— The problem —
Every line from the first in the listing below to the line containing "shifted,plato [blanco],<461 412" is to be repeated exactly, and no line past it.

— Information supplied —

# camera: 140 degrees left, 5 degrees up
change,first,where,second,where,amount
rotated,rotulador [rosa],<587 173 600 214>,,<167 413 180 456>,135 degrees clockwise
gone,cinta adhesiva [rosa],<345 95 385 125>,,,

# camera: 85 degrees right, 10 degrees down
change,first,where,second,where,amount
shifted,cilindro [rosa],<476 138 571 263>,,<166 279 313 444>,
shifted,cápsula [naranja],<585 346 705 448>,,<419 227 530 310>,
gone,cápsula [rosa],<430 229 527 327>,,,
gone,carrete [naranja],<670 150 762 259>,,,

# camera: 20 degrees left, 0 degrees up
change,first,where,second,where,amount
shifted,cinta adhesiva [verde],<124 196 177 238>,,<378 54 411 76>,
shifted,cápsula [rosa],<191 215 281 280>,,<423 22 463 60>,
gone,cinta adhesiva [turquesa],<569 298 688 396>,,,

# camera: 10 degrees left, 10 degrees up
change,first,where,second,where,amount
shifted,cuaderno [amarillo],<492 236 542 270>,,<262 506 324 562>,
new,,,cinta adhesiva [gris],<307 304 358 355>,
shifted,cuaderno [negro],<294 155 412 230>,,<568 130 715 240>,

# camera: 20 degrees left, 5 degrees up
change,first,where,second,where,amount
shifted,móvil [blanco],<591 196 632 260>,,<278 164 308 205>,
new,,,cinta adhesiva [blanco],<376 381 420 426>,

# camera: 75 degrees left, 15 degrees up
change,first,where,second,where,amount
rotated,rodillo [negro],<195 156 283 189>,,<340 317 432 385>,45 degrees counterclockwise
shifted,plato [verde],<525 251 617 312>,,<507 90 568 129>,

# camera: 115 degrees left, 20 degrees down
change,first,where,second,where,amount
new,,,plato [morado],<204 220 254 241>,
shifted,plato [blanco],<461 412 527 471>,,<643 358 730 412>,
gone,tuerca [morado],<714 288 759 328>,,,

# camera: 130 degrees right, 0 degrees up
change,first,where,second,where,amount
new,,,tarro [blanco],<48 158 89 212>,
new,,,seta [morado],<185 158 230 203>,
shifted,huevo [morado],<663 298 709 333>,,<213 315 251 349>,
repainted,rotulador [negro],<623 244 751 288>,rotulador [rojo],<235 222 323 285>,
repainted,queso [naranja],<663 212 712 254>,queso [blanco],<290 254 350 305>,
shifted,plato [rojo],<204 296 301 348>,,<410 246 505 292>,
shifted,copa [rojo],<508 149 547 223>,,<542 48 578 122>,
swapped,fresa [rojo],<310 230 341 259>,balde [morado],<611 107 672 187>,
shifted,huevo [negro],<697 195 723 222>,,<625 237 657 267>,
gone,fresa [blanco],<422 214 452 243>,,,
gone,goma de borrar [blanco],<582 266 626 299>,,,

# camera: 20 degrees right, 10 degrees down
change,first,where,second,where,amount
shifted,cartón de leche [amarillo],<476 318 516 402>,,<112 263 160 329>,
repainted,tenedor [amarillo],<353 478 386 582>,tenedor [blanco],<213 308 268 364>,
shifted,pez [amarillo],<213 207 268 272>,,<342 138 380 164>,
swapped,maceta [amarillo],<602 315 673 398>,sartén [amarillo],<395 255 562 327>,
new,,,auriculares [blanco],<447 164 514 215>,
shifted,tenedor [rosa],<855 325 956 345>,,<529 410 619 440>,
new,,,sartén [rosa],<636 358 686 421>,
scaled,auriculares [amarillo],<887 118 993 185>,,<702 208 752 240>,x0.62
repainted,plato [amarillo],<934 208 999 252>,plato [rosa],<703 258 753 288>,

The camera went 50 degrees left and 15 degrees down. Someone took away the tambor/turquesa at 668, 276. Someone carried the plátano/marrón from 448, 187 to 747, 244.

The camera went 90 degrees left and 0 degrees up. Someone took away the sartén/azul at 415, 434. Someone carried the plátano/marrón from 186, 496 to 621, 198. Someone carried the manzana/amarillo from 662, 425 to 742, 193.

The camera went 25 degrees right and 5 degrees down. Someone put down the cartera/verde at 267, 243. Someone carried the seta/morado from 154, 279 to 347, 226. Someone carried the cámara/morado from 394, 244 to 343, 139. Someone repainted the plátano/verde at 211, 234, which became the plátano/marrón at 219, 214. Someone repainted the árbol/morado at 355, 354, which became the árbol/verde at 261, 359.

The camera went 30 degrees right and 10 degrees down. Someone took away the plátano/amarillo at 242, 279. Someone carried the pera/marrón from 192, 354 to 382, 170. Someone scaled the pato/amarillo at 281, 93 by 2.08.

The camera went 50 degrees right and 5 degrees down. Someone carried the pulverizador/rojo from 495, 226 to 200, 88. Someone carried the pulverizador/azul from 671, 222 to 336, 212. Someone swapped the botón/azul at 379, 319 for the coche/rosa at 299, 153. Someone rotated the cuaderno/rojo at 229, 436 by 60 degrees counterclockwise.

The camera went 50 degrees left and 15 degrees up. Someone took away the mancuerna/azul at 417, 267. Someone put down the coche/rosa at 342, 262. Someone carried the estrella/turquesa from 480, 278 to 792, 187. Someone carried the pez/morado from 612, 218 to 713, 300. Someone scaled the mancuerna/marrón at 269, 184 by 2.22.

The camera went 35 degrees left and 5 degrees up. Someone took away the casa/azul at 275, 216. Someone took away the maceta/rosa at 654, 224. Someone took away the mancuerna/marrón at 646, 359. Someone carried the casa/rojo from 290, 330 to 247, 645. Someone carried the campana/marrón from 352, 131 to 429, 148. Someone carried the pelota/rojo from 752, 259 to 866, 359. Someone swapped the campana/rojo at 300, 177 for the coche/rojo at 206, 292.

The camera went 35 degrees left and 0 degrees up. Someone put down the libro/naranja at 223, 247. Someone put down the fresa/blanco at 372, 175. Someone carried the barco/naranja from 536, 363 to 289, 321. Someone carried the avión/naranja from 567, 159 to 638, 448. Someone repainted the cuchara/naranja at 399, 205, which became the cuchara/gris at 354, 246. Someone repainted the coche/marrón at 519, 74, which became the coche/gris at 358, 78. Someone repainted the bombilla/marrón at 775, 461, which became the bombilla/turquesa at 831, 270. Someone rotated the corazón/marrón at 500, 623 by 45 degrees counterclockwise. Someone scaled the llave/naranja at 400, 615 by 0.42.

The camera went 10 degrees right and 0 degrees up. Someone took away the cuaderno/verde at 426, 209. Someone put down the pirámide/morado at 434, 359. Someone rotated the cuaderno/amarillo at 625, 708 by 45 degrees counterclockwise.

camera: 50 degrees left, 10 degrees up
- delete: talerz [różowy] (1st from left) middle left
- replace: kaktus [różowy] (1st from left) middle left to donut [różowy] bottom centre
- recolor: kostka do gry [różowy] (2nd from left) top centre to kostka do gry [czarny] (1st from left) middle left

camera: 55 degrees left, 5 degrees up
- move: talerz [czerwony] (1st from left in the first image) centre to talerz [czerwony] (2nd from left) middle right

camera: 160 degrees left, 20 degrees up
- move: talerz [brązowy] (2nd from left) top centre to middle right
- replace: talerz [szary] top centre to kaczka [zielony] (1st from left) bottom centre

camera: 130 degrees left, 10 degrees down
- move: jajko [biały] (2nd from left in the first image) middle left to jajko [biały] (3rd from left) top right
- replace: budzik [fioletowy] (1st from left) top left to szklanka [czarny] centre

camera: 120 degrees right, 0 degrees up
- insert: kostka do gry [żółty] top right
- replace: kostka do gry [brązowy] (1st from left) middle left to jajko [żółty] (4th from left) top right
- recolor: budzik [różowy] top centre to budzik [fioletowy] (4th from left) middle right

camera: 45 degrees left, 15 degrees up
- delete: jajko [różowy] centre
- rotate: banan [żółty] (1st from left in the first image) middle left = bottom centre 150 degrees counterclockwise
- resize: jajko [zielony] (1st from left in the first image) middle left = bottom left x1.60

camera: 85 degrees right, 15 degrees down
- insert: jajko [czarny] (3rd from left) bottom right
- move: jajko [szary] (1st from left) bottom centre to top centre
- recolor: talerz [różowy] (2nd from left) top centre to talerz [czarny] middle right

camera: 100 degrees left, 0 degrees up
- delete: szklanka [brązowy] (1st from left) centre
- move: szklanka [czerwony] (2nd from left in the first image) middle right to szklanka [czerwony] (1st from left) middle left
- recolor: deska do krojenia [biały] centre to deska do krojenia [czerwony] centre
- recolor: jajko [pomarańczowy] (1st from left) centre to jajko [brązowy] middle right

— Solution to this task —
# camera: 140 degrees left, 5 degrees up
change,first,where,second,where,amount
rotated,rotulador [rosa],<587 173 600 214>,,<167 413 180 456>,135 degrees clockwise
gone,cinta adhesiva [rosa],<345 95 385 125>,,,

# camera: 85 degrees right, 10 degrees down
change,first,where,second,where,amount
shifted,cilindro [rosa],<476 138 571 263>,,<166 279 313 444>,
shifted,cápsula [naranja],<585 346 705 448>,,<419 227 530 310>,
gone,cápsula [rosa],<430 229 527 327>,,,
gone,carrete [naranja],<670 150 762 259>,,,

# camera: 20 degrees left, 0 degrees up
change,first,where,second,where,amount
shifted,cinta adhesiva [verde],<124 196 177 238>,,<378 54 411 76>,
shifted,cápsula [rosa],<191 215 281 280>,,<423 22 463 60>,
gone,cinta adhesiva [turquesa],<569 298 688 396>,,,

# camera: 10 degrees left, 10 degrees up
change,first,where,second,where,amount
shifted,cuaderno [amarillo],<492 236 542 270>,,<262 506 324 562>,
new,,,cinta adhesiva [gris],<307 304 358 355>,
shifted,cuaderno [negro],<294 155 412 230>,,<568 130 715 240>,

# camera: 20 degrees left, 5 degrees up
change,first,where,second,where,amount
shifted,móvil [blanco],<591 196 632 260>,,<278 164 308 205>,
new,,,cinta adhesiva [blanco],<376 381 420 426>,

# camera: 75 degrees left, 15 degrees up
change,first,where,second,where,amount
rotated,rodillo [negro],<195 156 283 189>,,<340 317 432 385>,45 degrees counterclockwise
shifted,plato [verde],<525 251 617 312>,,<507 90 568 129>,

# camera: 115 degrees left, 20 degrees down
change,first,where,second,where,amount
new,,,plato [morado],<204 220 254 241>,
shifted,plato [blanco],<461 412 527 471>,,<643 358 730 412>,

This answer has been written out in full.